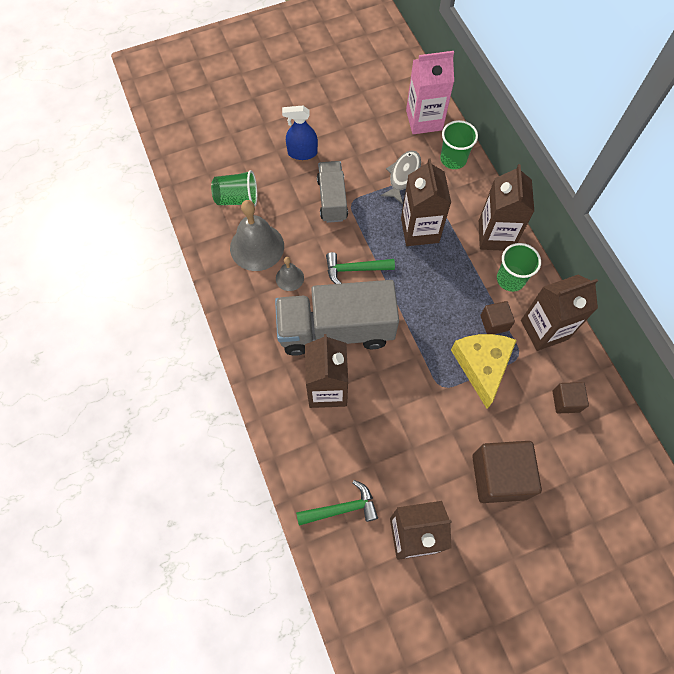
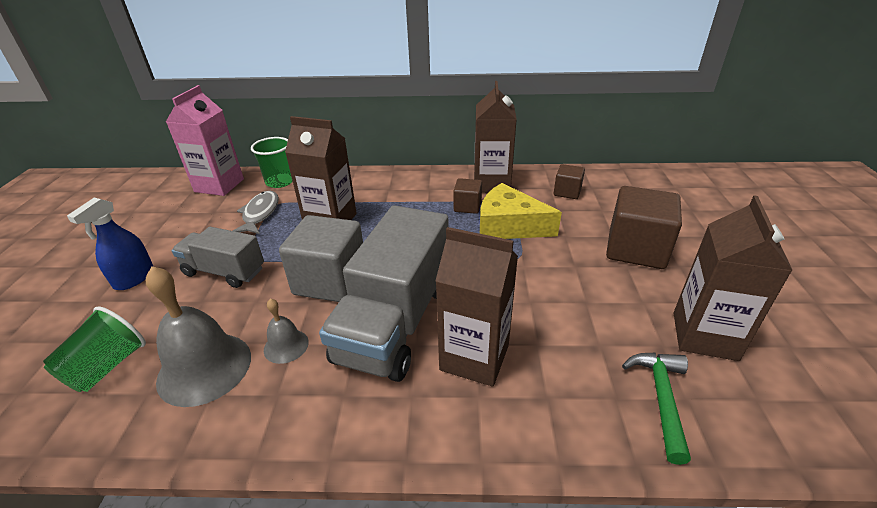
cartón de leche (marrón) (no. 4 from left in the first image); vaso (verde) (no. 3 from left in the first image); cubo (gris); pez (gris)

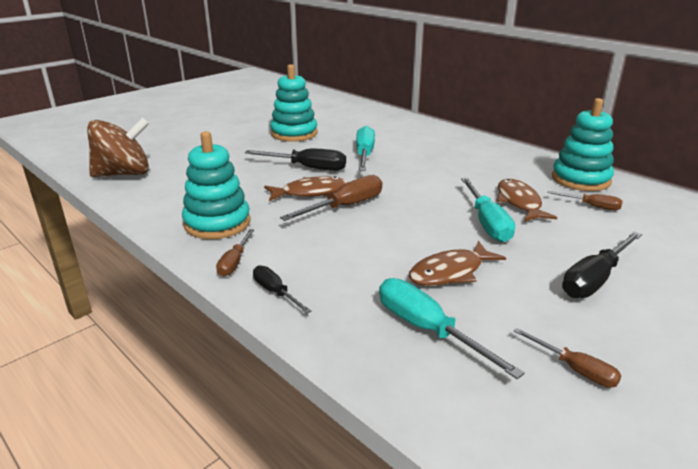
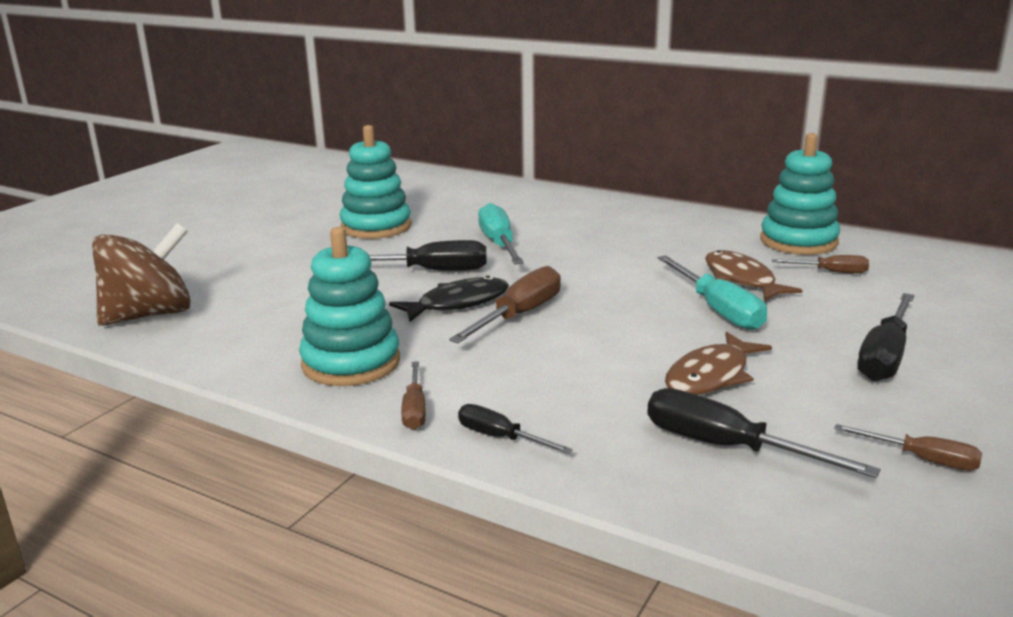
pez (negro); destornillador (negro) (no. 3 from left)

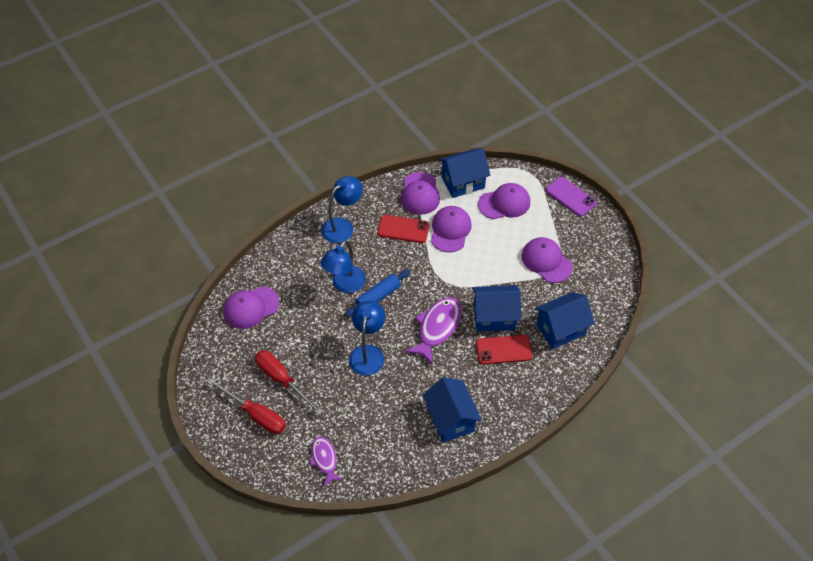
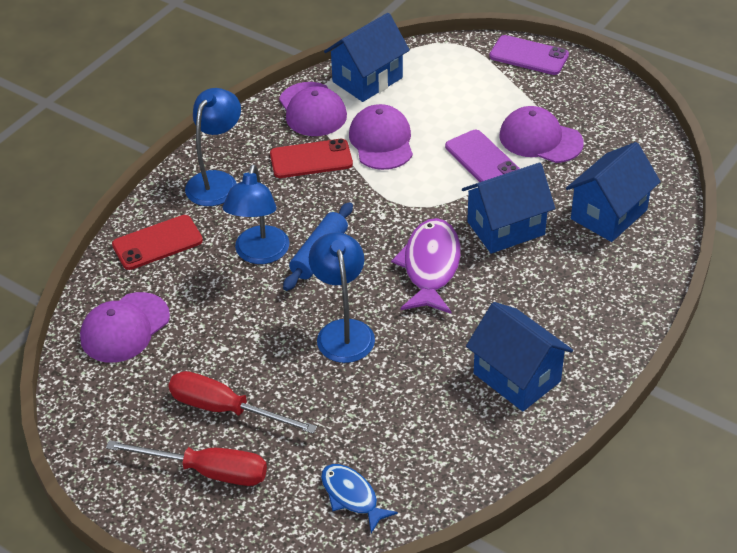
gorra (morado) (no. 4 from left in the first image); móvil (morado) (no. 1 from left); móvil (rojo) (no. 1 from left); pez (azul)

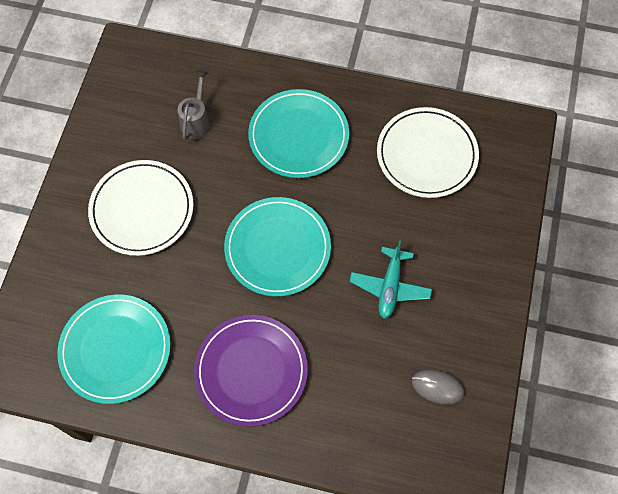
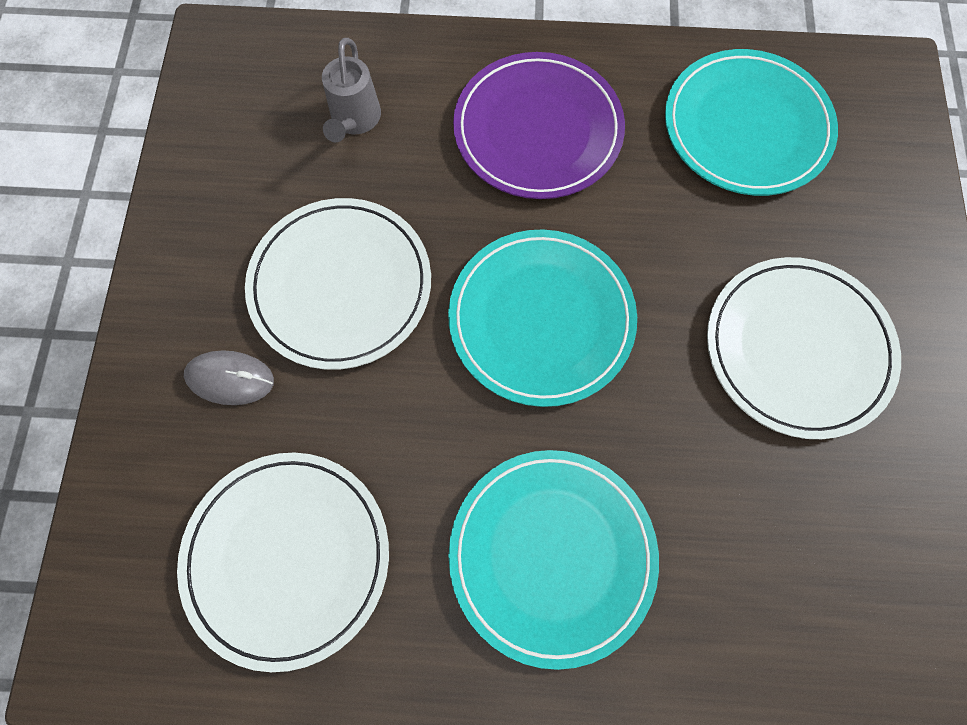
regadera (gris); ratón (gris); plato (blanco) (no. 2 from left)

● ● ● ● ● ● ●

§ Problem to solve:
Copy out exactly the lines that run from the line containing "pez (negro); destornillador" through the last line of the material, and nothing more; omit the pictures.

§ Output of the task:
pez (negro); destornillador (negro) (no. 3 from left)

gorra (morado) (no. 4 from left in the first image); móvil (morado) (no. 1 from left); móvil (rojo) (no. 1 from left); pez (azul)

regadera (gris); ratón (gris); plato (blanco) (no. 2 from left)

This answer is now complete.